### Activity
The response should be an exact transcription of the data below, free of images.

### Data extract
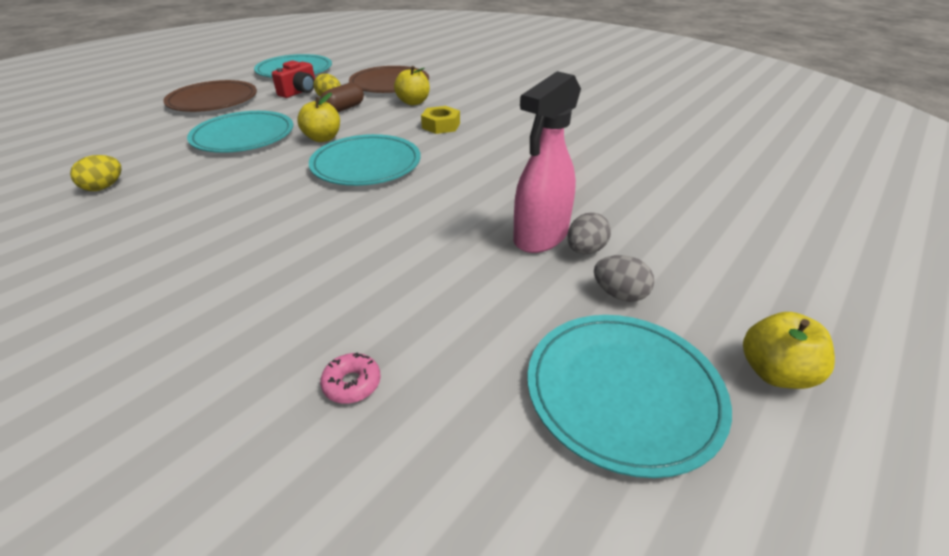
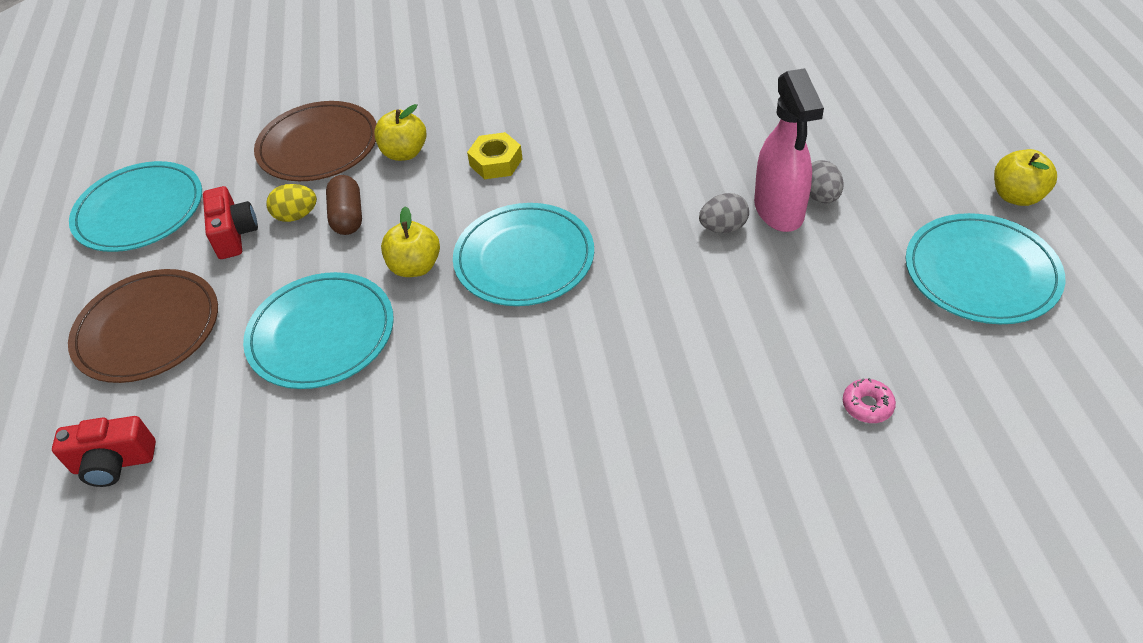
camera: 45 degrees left, 10 degrees up
(104, 187) = (328, 503): yellow egg -> none
(112, 127) = (114, 463): none -> red camera
(619, 294) = (888, 213): grey egg -> grey egg (723, 228)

### Written response
camera: 45 degrees left, 10 degrees up
(104, 187) = (328, 503): yellow egg -> none
(112, 127) = (114, 463): none -> red camera
(619, 294) = (888, 213): grey egg -> grey egg (723, 228)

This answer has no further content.